• _The problem_: What you should give back is every line from the one containing "LCD2 pin VCC: VIN -> GND" through the last line of the records below, word for word and without pictures.

(Before and after images)
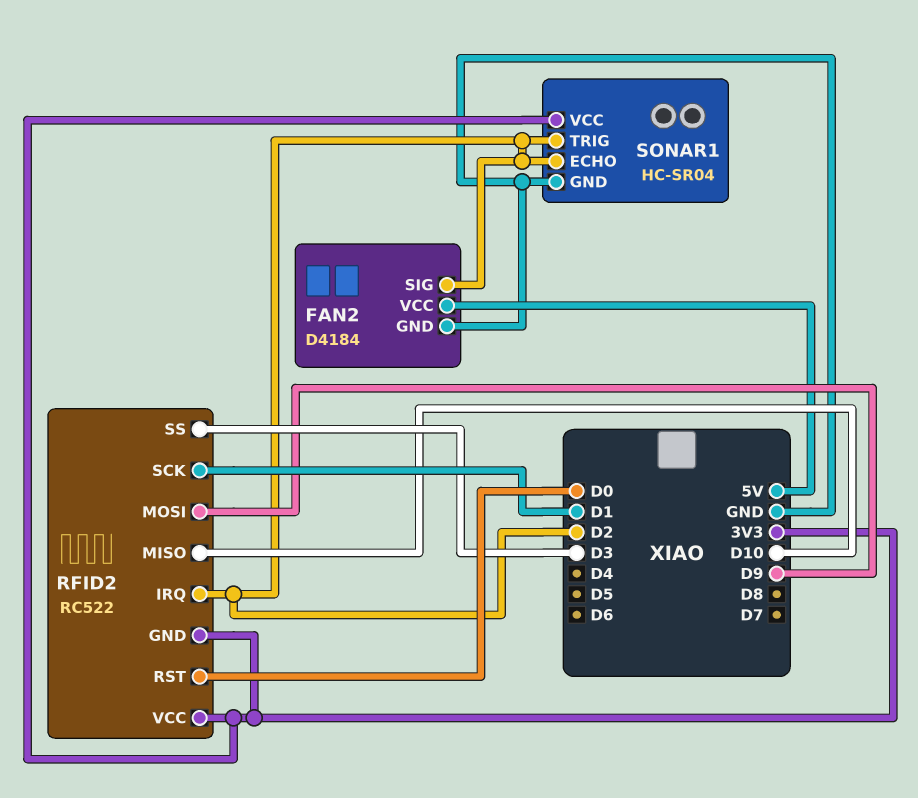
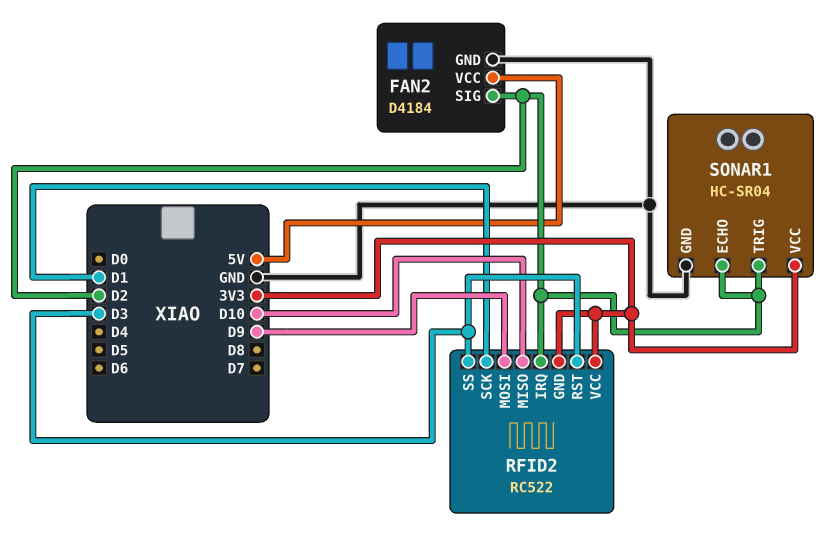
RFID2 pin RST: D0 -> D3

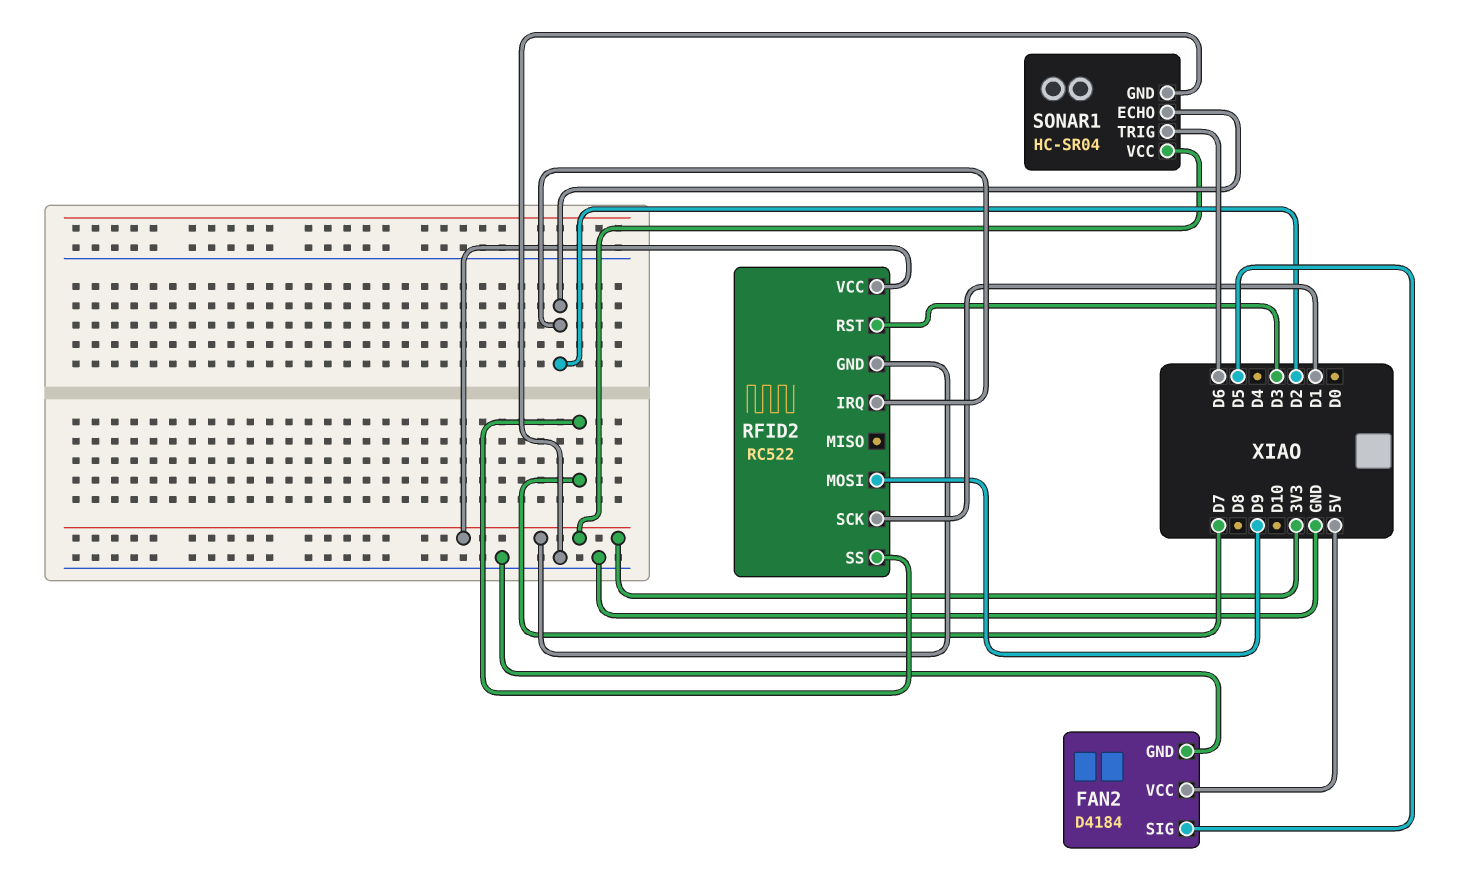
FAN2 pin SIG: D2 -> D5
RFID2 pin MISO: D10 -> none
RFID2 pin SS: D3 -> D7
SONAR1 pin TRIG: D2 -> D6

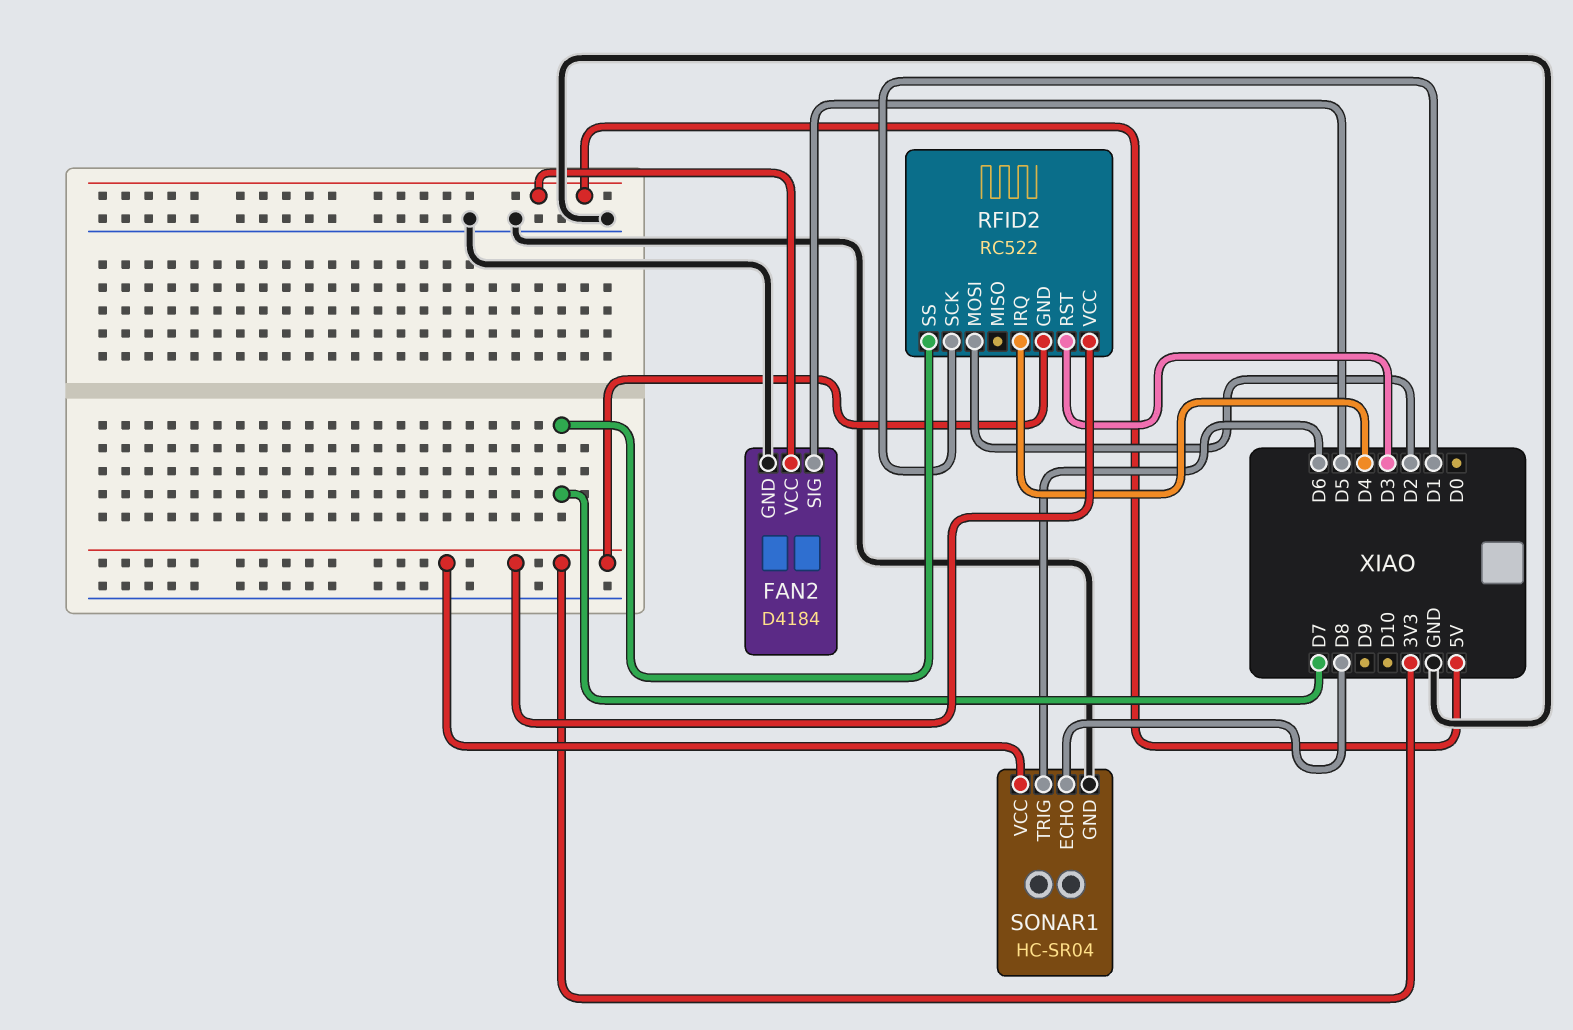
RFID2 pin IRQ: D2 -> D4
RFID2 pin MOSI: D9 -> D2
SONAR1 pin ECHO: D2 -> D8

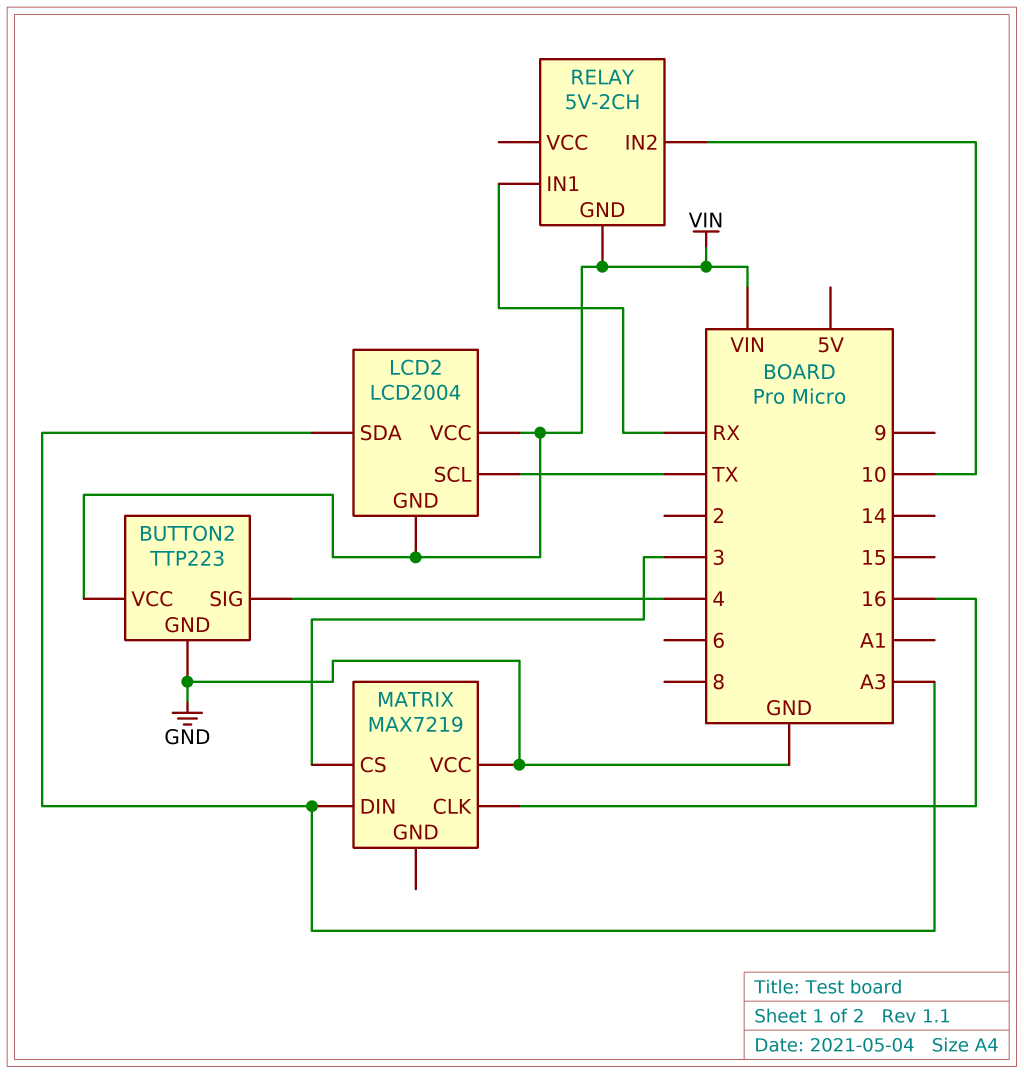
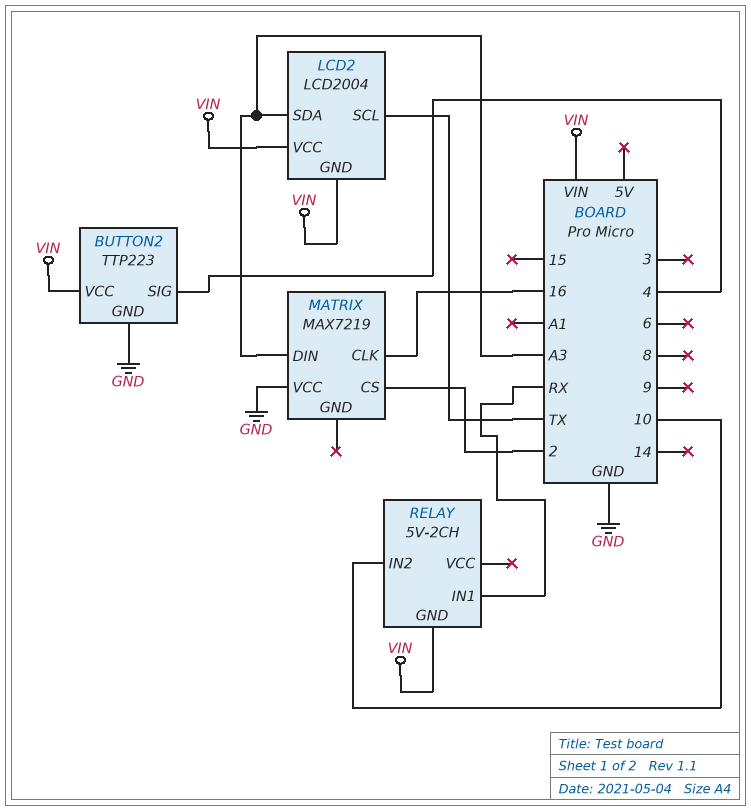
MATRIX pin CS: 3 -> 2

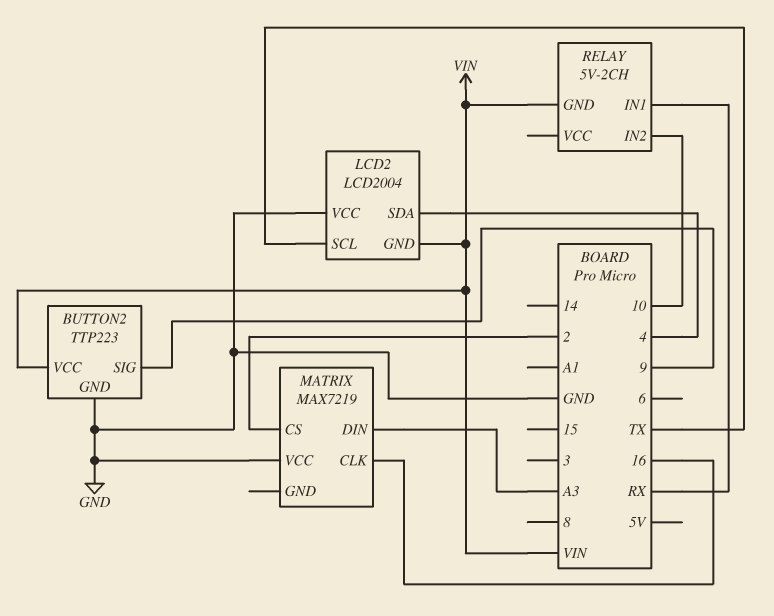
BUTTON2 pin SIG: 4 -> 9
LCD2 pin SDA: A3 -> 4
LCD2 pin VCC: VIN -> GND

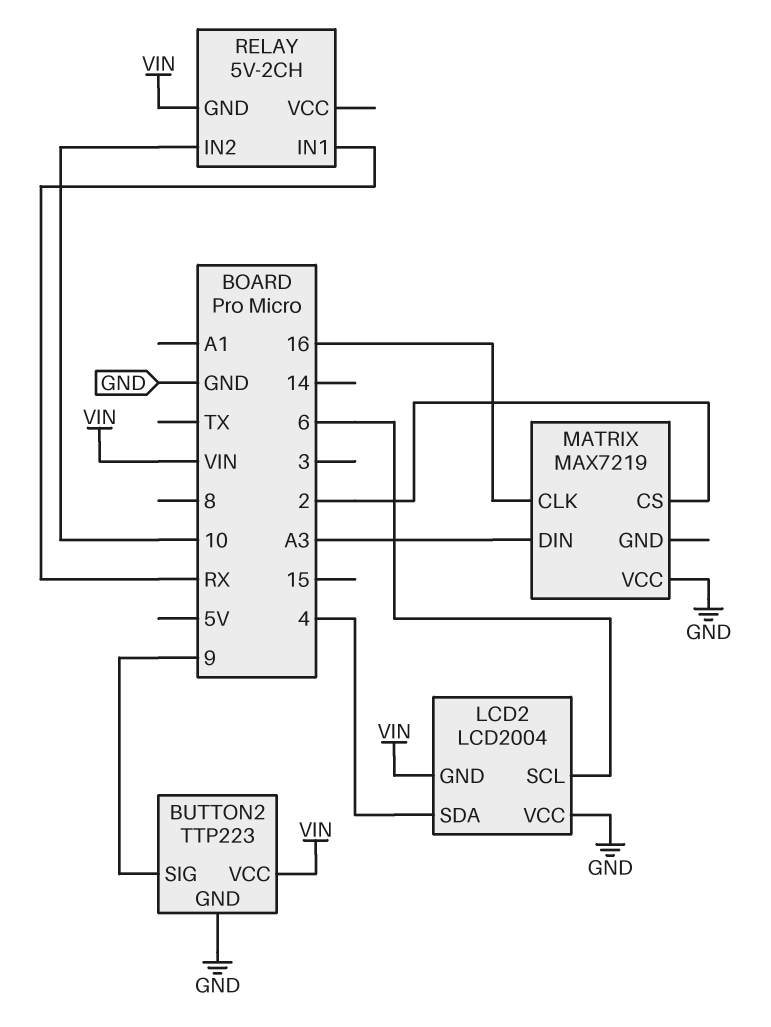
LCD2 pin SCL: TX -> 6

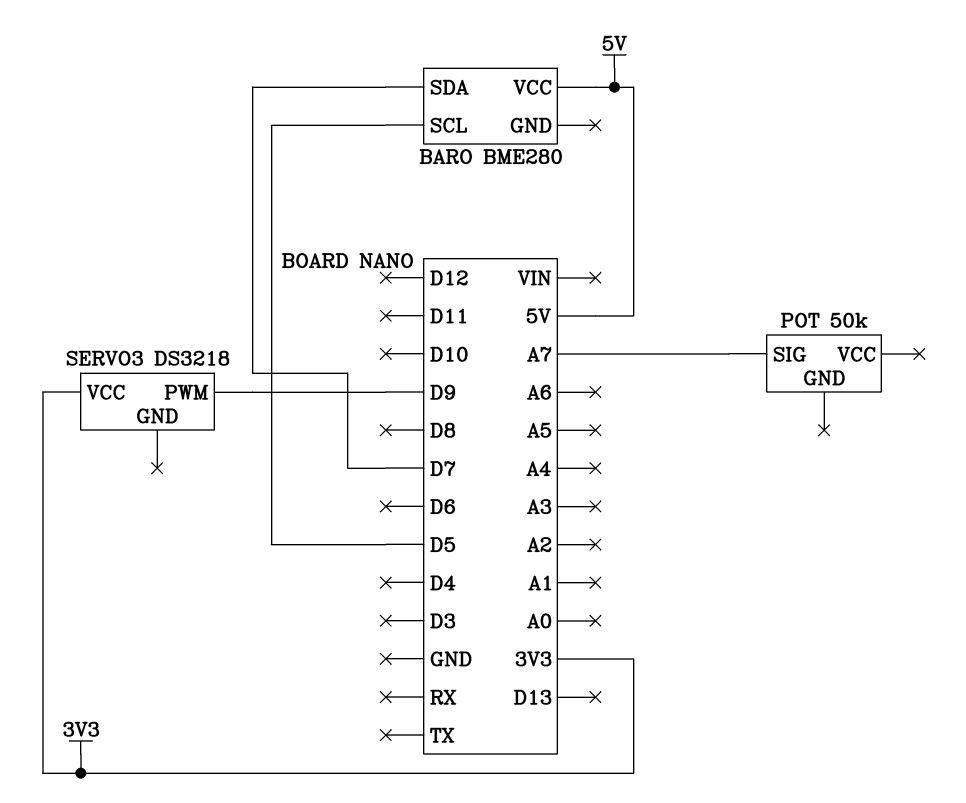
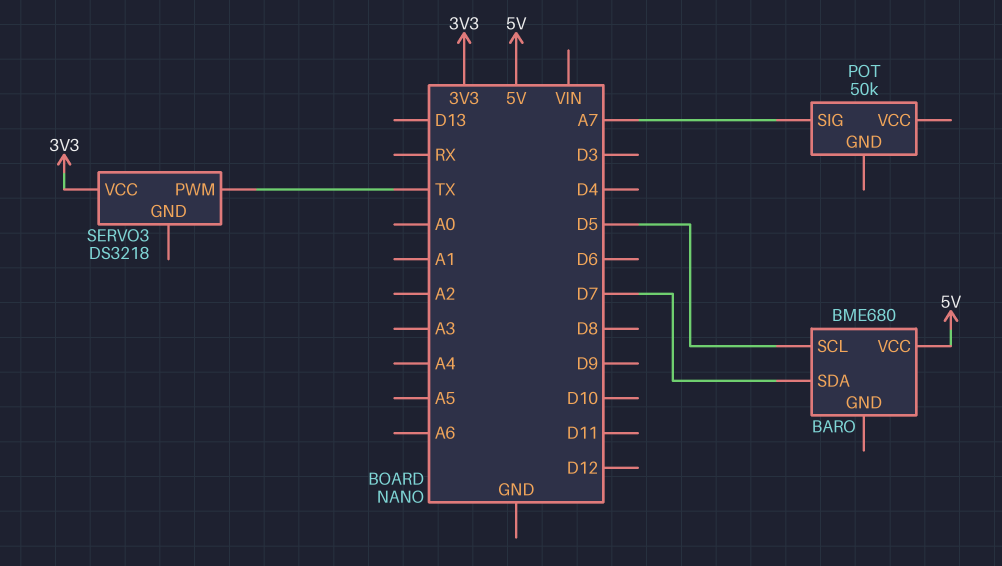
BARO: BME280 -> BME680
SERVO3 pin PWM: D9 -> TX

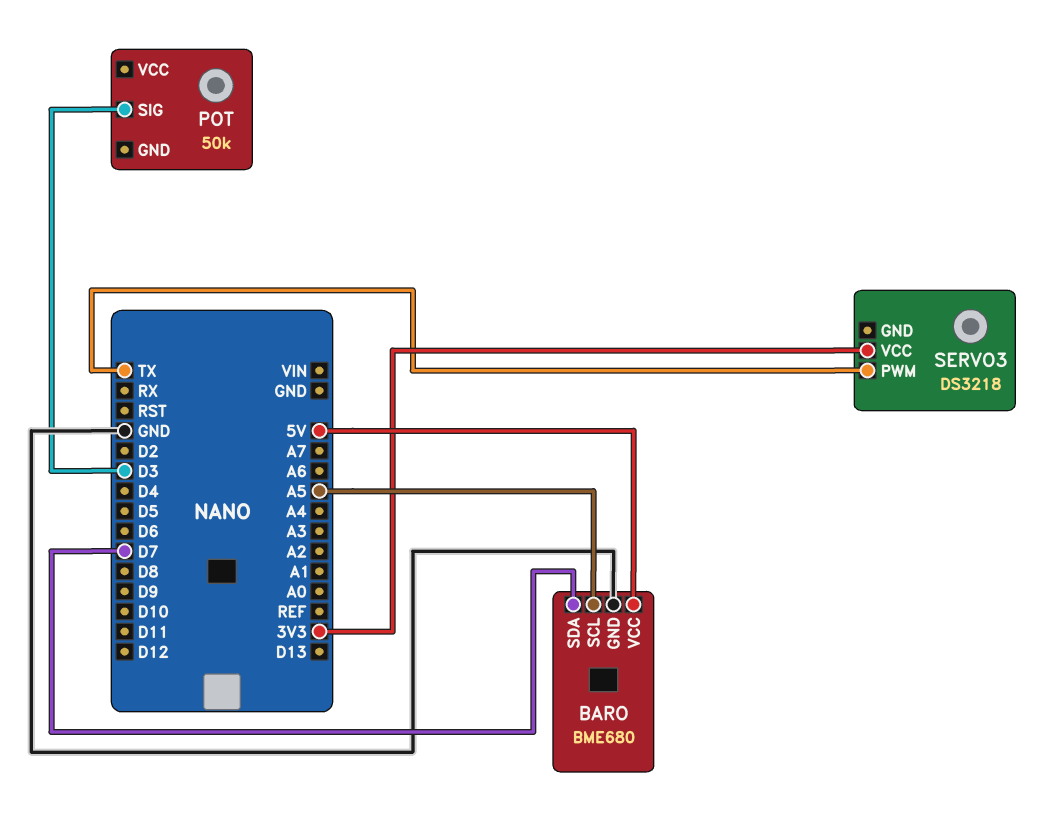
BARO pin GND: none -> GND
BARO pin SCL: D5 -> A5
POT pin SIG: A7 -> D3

• _Answer to this exercise_:
LCD2 pin VCC: VIN -> GND

LCD2 pin SCL: TX -> 6

BARO: BME280 -> BME680
SERVO3 pin PWM: D9 -> TX

BARO pin GND: none -> GND
BARO pin SCL: D5 -> A5
POT pin SIG: A7 -> D3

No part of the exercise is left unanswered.